What to do:
Count the lines in the items below that contain the string "arco", and give only that number.

[Collected data entries]
"""
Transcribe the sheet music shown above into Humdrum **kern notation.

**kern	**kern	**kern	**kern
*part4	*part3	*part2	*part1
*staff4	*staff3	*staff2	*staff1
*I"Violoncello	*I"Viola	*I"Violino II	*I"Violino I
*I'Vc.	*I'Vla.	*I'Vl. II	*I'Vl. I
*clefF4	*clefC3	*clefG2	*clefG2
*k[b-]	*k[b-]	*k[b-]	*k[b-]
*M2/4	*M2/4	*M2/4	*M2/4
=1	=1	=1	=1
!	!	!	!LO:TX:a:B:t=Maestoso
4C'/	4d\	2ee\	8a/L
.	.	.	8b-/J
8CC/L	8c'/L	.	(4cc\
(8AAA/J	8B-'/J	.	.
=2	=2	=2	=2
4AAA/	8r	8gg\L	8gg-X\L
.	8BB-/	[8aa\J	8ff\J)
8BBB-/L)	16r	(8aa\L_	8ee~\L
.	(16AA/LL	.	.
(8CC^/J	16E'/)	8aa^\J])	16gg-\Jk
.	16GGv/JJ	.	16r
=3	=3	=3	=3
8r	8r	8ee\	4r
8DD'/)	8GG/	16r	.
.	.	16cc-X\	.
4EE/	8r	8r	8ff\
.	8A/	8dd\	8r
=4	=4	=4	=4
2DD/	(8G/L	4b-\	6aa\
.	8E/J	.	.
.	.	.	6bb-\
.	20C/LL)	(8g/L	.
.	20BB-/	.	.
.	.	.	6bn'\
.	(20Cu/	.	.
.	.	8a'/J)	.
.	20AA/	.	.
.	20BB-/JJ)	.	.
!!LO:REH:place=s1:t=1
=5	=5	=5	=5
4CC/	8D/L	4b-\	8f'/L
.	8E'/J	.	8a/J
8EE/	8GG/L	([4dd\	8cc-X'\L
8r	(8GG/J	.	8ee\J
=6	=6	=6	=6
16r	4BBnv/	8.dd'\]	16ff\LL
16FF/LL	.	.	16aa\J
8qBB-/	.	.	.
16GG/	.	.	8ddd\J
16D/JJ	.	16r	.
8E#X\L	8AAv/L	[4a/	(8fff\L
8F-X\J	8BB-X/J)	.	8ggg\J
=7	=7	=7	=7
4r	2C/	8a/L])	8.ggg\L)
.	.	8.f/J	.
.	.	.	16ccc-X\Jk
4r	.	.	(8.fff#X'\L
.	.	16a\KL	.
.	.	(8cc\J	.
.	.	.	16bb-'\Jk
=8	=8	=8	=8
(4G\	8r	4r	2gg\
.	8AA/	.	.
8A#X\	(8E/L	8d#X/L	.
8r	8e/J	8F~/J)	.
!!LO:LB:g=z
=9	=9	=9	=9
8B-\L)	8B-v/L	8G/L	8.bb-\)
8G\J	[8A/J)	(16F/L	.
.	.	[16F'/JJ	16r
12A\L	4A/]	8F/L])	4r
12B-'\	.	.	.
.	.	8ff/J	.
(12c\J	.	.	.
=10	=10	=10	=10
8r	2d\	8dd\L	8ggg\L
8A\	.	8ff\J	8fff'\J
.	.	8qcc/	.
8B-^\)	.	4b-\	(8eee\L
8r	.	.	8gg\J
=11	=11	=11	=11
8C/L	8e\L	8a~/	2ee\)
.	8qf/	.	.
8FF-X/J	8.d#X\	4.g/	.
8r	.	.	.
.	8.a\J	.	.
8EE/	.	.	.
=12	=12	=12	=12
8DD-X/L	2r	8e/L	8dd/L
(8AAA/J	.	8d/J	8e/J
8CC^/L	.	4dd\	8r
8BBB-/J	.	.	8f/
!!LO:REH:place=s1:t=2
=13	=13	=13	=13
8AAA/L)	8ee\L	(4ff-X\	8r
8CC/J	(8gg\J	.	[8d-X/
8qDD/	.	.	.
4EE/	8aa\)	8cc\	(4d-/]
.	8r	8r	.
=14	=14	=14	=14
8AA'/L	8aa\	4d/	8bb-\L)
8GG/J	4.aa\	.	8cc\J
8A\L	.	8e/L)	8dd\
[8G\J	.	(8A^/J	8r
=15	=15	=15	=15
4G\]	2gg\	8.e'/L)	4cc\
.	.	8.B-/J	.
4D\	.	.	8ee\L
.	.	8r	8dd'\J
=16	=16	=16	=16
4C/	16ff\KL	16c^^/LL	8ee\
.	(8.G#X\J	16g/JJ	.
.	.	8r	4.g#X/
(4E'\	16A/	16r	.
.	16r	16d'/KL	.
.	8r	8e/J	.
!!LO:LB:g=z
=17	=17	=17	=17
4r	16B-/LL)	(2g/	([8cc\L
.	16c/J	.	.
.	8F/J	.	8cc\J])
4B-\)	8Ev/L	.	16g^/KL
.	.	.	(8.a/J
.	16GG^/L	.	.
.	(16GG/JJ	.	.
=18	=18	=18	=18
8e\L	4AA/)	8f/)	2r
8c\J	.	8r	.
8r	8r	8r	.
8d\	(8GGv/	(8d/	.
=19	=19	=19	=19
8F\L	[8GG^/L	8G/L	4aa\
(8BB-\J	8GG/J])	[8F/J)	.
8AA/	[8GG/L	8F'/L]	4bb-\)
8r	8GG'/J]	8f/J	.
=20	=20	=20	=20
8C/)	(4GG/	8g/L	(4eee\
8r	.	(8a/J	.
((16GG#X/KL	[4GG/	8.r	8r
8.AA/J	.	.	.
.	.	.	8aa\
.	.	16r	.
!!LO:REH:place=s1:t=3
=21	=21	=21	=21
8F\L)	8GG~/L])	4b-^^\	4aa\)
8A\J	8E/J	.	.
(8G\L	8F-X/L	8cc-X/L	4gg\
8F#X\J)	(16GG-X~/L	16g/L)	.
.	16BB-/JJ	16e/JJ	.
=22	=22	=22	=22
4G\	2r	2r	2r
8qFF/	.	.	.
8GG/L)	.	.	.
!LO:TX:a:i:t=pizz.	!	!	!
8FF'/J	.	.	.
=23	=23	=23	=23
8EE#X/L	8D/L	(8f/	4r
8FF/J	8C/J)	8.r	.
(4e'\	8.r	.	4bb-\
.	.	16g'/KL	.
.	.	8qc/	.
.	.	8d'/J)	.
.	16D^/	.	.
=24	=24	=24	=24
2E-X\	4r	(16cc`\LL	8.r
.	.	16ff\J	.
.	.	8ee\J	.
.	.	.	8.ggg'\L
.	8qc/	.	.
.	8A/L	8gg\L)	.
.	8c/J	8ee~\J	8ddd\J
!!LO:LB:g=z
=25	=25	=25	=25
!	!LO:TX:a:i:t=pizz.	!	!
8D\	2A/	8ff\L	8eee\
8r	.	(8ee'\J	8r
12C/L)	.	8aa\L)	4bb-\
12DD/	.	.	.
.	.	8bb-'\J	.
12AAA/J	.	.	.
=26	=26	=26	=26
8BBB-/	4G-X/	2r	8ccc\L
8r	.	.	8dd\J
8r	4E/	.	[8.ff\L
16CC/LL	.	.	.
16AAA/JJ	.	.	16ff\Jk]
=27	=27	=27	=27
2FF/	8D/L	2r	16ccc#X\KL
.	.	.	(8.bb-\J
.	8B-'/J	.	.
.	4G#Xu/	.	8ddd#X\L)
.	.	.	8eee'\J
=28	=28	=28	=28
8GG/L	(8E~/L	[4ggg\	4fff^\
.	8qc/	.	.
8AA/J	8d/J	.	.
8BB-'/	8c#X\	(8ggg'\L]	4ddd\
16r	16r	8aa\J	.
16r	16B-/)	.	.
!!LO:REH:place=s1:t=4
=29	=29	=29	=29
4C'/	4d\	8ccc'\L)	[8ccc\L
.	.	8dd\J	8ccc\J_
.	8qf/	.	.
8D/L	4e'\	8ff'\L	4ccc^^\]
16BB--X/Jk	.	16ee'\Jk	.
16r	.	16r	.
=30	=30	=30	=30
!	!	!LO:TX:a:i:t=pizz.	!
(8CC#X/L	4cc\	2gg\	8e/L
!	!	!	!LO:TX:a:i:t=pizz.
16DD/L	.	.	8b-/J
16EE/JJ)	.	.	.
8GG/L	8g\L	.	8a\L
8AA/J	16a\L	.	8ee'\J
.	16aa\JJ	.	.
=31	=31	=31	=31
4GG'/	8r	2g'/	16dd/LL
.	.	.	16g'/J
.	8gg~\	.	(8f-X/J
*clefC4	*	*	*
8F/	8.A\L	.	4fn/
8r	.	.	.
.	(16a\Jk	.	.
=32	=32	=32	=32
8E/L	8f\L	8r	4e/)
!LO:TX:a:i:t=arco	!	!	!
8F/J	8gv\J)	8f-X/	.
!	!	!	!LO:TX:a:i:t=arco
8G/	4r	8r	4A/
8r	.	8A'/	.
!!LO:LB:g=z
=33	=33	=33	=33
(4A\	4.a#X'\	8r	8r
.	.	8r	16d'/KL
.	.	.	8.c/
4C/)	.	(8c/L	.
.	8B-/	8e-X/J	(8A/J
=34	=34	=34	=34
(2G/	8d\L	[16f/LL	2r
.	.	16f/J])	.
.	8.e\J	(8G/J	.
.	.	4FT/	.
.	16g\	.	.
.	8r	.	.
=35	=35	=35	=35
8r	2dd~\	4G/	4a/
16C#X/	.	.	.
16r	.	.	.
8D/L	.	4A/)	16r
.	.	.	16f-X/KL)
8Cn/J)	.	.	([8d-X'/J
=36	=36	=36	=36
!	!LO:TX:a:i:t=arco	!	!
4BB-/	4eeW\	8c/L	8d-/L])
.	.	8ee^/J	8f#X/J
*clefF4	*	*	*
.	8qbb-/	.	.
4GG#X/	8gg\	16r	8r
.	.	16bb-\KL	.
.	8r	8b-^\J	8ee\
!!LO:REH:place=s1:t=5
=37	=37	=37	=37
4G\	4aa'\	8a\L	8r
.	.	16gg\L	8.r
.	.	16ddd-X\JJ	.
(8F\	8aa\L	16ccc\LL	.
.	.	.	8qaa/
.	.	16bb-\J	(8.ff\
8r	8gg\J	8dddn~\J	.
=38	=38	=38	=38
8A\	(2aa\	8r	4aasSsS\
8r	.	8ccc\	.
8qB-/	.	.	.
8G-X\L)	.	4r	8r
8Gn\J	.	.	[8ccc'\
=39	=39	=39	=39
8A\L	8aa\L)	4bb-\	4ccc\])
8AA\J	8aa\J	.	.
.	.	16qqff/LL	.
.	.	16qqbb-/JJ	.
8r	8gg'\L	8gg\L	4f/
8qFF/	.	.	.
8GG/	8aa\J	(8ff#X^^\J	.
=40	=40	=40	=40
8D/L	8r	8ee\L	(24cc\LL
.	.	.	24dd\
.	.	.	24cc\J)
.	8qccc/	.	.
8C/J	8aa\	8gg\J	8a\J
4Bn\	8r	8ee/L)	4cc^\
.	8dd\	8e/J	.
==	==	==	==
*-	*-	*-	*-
"""
Solution below:
3